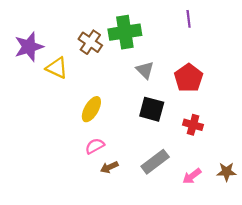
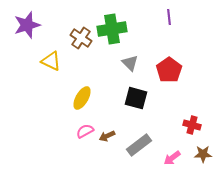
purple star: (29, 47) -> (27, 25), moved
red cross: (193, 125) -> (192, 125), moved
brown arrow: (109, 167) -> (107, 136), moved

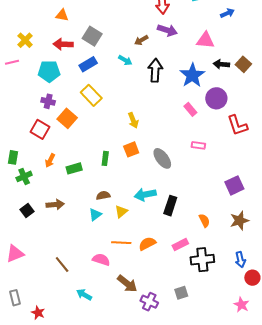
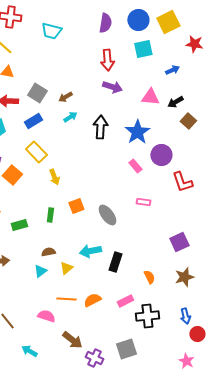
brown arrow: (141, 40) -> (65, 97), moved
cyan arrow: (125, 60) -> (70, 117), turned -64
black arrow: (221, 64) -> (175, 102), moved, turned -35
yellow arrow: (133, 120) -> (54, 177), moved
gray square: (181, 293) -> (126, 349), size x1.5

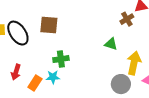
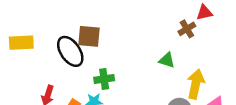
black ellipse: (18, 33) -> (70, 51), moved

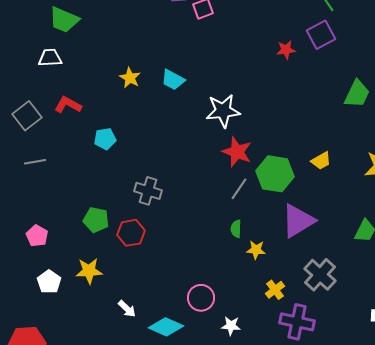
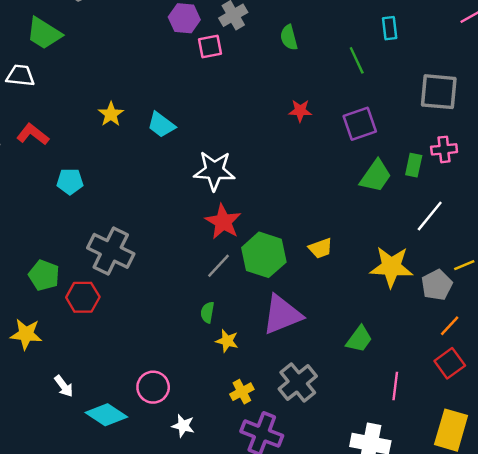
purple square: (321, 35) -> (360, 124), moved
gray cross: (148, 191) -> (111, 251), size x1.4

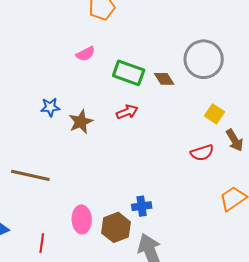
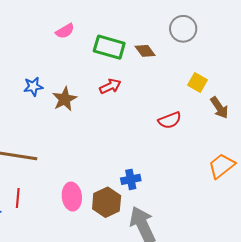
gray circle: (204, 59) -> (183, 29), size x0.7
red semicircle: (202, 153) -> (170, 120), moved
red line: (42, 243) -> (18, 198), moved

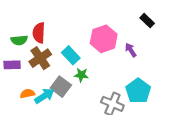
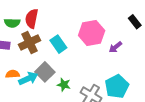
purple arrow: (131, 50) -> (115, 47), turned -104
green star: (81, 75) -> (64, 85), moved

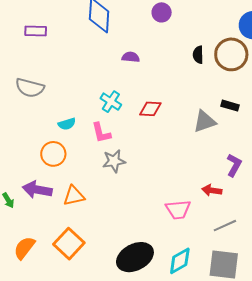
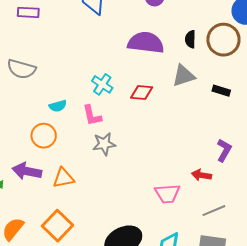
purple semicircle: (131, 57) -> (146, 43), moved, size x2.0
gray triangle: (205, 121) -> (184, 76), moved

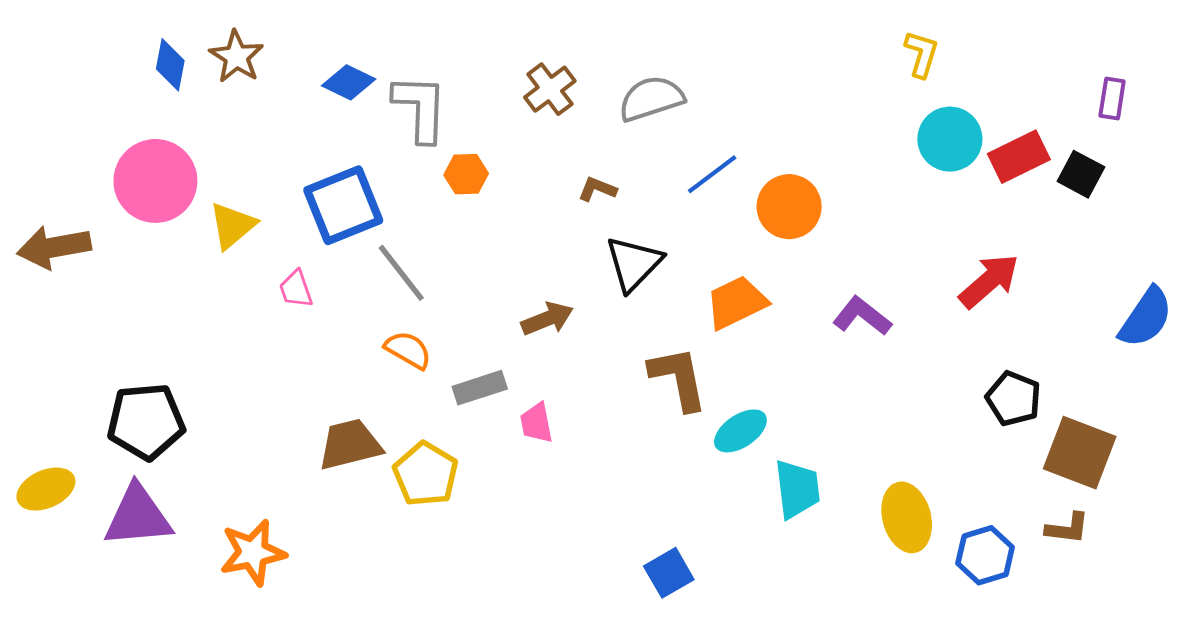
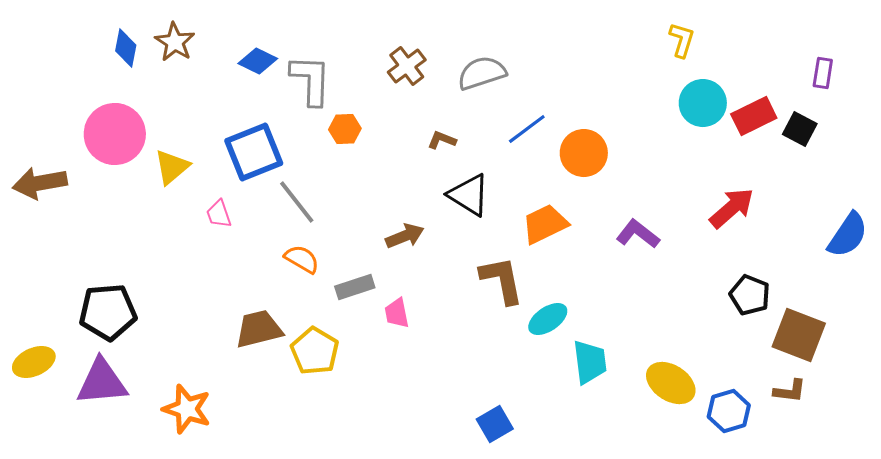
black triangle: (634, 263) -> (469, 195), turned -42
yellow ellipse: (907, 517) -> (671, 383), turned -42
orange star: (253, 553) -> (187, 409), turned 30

### What the task requires:
Write the material out again exactly. Skip each picture.

### Result of this exercise:
purple star: (29, 47) -> (27, 25), moved
red cross: (193, 125) -> (192, 125), moved
brown arrow: (109, 167) -> (107, 136), moved

brown arrow: (141, 40) -> (65, 97), moved
cyan arrow: (125, 60) -> (70, 117), turned -64
black arrow: (221, 64) -> (175, 102), moved, turned -35
yellow arrow: (133, 120) -> (54, 177), moved
gray square: (181, 293) -> (126, 349), size x1.5

black ellipse: (18, 33) -> (70, 51), moved

purple square: (321, 35) -> (360, 124), moved
gray cross: (148, 191) -> (111, 251), size x1.4

gray circle: (204, 59) -> (183, 29), size x0.7
red semicircle: (202, 153) -> (170, 120), moved
red line: (42, 243) -> (18, 198), moved

purple arrow: (131, 50) -> (115, 47), turned -104
green star: (81, 75) -> (64, 85), moved

purple semicircle: (131, 57) -> (146, 43), moved, size x2.0
gray triangle: (205, 121) -> (184, 76), moved

black triangle: (634, 263) -> (469, 195), turned -42
yellow ellipse: (907, 517) -> (671, 383), turned -42
orange star: (253, 553) -> (187, 409), turned 30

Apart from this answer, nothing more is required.